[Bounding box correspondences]
=== Begin Enclosure ===
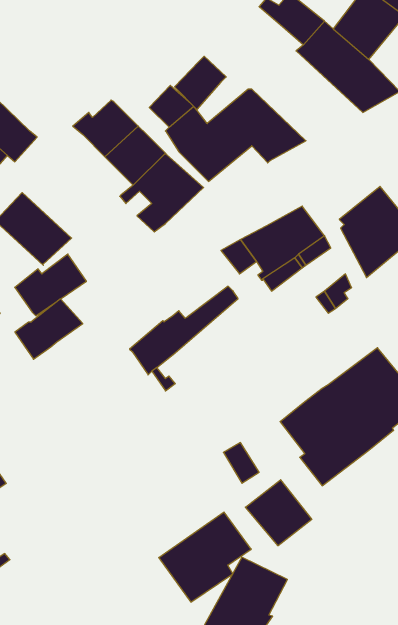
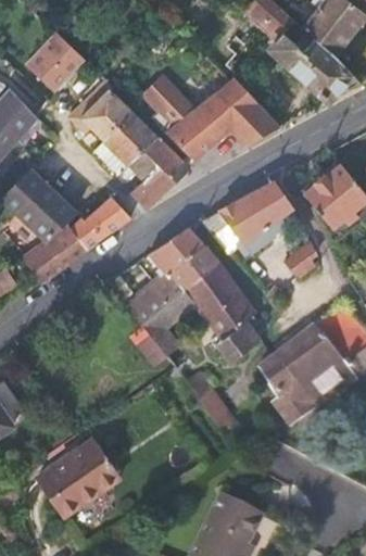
building: none -> [25,34,77,84]
building: [175,56,226,109] -> none
building: none -> [151,230,211,281]
building: none -> [164,264,261,361]
building: [15,299,83,359] -> [70,195,129,249]
building: [245,480,312,546] -> none
building: [159,512,251,602] -> [38,440,119,519]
=== End Enclosure ===
> [WHAT IS BEING ASKED]:
Counting only lines that contain the string "none", how many are there in the data above? Give the number alone.

> [EXPECTED ANSWER]:
5